[begin STORED DATA]

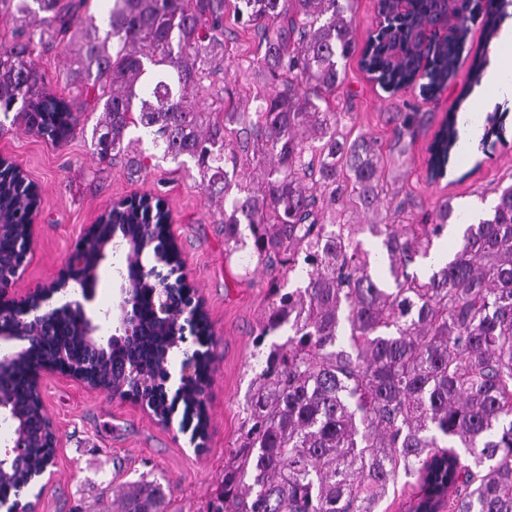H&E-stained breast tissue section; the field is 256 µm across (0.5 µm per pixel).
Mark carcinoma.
Segmentation results:
<instances>
[{"label":"carcinoma","mask_w":512,"mask_h":512,"mask_svg":"<svg viewBox=\"0 0 512 512\" xmlns=\"http://www.w3.org/2000/svg\"><path fill=\"white\" fill-rule=\"evenodd\" d=\"M106 2L95 15L89 0H0V14L16 23L12 43L0 45V129L22 121L62 143L82 123L77 101L91 98L102 105L92 130L100 158L128 151L130 129L144 132L163 156L194 161L202 185L224 198L226 251L246 245L244 224L256 266L274 272L304 264L302 287L287 291L277 277L268 281L271 302L256 345L285 327L288 335L265 355L262 383L208 512H378L403 476L412 487L425 485L423 497L405 501V512H512V184L494 189L489 217L465 227L448 262L423 277L410 273L435 252L455 208L445 200L420 224L398 223L411 200L384 192L378 145L352 136L331 110L340 61L355 52L354 0H235L234 15L264 46L261 74L278 84L253 112L210 109L192 97L224 70L226 0ZM489 4L488 41L506 0ZM434 10L431 0H418L410 19L387 24L386 37L407 42L398 61L384 58L380 40L366 48L362 62L384 88L415 82L422 49L409 31ZM470 21L459 20L421 91L442 89L454 74ZM39 48L71 55L69 99L46 94ZM397 120L398 144L424 116L401 112ZM459 146L450 115L432 146V171L443 172ZM247 161L260 168L256 179L233 180ZM383 194L387 207L377 222L349 223L353 213L378 210ZM33 204L0 172V215L12 225L0 239L1 257L17 251ZM153 207L150 221L129 207L106 223L125 225L128 240L147 245L159 263L167 243L159 202ZM365 229L386 254L381 272L357 238ZM110 252L135 278L122 246ZM136 313L140 335L112 345L113 373L79 335V311L58 319L53 335L30 337L24 353L8 346L15 358L0 405L14 423L25 419L35 440L21 468L0 453V500L14 499L54 451L50 435H38L44 415L31 387L36 366L63 350L120 394L138 392L125 363L158 377L169 368L174 338L155 318L153 289H142ZM188 395L185 411L203 432V402L192 389ZM168 505L159 483L142 480L121 495L119 512H167Z\"/></svg>","instance_id":"1"}]
</instances>
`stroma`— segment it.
Here are the masks:
<instances>
[{"label": "stroma", "mask_w": 512, "mask_h": 512, "mask_svg": "<svg viewBox=\"0 0 512 512\" xmlns=\"http://www.w3.org/2000/svg\"><path fill=\"white\" fill-rule=\"evenodd\" d=\"M379 22L377 0H355L356 50L345 63L346 78L332 106L346 113L354 133L377 140L385 154L394 141L396 113H424L423 125L404 137L405 164H388L386 181L402 186L428 211L447 198L458 213L488 212L495 187L512 183V102L483 111L470 153L451 152L445 175L430 177L436 133L449 113L465 111L474 91V63L486 64L492 57L482 17L470 22L457 68L447 89L434 98L415 85L390 92L363 70L362 54ZM224 43V74L218 83L235 106L253 108L241 78L261 54L259 38L237 22L229 6L224 9ZM91 133V127H84L58 147L18 126L0 130V154L11 157L40 189L33 248L13 292L21 297L57 280L77 243L114 201L143 194L163 199L189 285L204 302L212 333L210 371L203 385L208 425L197 443L195 422L183 406H176L171 423L165 424L141 402L58 373H41L43 412L54 425L58 447L55 476L42 492L39 512H113V492L143 478L169 486L172 512H206L265 366L255 337L269 305V276L250 263L246 251L225 252L219 206L202 189L192 161L156 156L146 138L131 153L152 156L153 168L131 169L123 155L108 163L97 156Z\"/></svg>", "instance_id": "1"}]
</instances>
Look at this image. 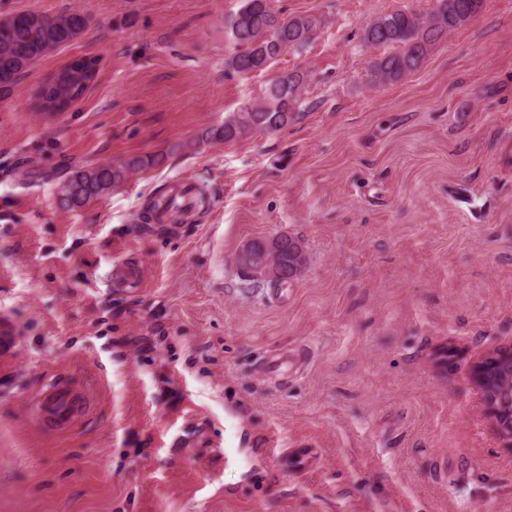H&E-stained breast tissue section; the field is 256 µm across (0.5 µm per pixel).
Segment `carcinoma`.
I'll return each mask as SVG.
<instances>
[{
	"label": "carcinoma",
	"mask_w": 512,
	"mask_h": 512,
	"mask_svg": "<svg viewBox=\"0 0 512 512\" xmlns=\"http://www.w3.org/2000/svg\"><path fill=\"white\" fill-rule=\"evenodd\" d=\"M483 0H435V7L422 16L406 9L374 18L363 29L367 46L396 45L399 51L374 61L371 82L382 86L417 71L435 41L465 25L481 10ZM227 34L236 52L227 59V69L242 75L266 71L273 60L290 48H301L315 34L319 20L312 15L284 17L273 11L270 0H240L239 9L225 19ZM88 27L79 11L56 15L21 12L0 19V94L9 93L37 61L78 39ZM305 74L283 73L271 80L258 102L224 117V124L208 130L203 140L232 141L255 131L280 130L299 118L301 88ZM90 76L82 70L65 72L52 89L50 102L73 103L88 88ZM165 161L162 153L134 156L120 164L102 163L73 171L58 189L61 208L80 209L112 189L129 175ZM259 261L247 270L265 276L263 282L277 288L271 274L286 270L291 278L301 276L306 256L301 243L290 236H277L250 243ZM488 388L496 404L512 422V367L496 365L488 372Z\"/></svg>",
	"instance_id": "cac0c4a2"
}]
</instances>
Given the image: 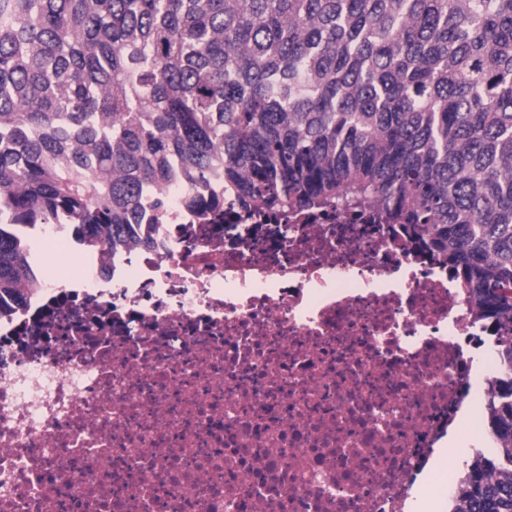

[end STORED DATA]

**THE EXERCISE**
Check each line above for the string "stroma", then copy the ones that have it.

**EXPECTED ANSWER**
`stroma`— segment it.
[{"label": "stroma", "mask_w": 512, "mask_h": 512, "mask_svg": "<svg viewBox=\"0 0 512 512\" xmlns=\"http://www.w3.org/2000/svg\"><path fill=\"white\" fill-rule=\"evenodd\" d=\"M379 22L377 0H355L356 50L345 63L346 78L332 106L346 113L354 133L377 140L385 154L394 141L396 113H424L423 125L404 137L405 164H388L386 181L402 186L428 211L447 198L458 213L488 212L495 187L512 183V102L483 111L470 153L451 152L445 175L430 177L436 133L449 113L465 111L474 91V63L486 64L492 57L482 17L470 22L457 68L447 89L434 98L415 85L390 92L363 70L362 54ZM224 43V74L218 83L235 106L253 108L241 78L261 54L259 38L237 22L229 6L224 9ZM91 133V127H84L58 147L18 126L0 130V154L11 157L40 189L33 248L13 292L21 297L57 280L77 243L114 201L143 194L163 199L189 285L204 302L212 333L210 371L203 385L208 425L197 443L195 422L183 406H176L171 423L165 424L141 402L58 373H41L43 412L54 425L58 447L55 476L42 492L39 512H113V492L143 478L169 486L172 512H206L265 366L255 337L269 305V276L250 263L246 251L225 252L219 206L202 189L192 161L156 156L146 138L131 153L152 156L153 168L131 169L123 155L108 163L97 156Z\"/></svg>", "instance_id": "1"}]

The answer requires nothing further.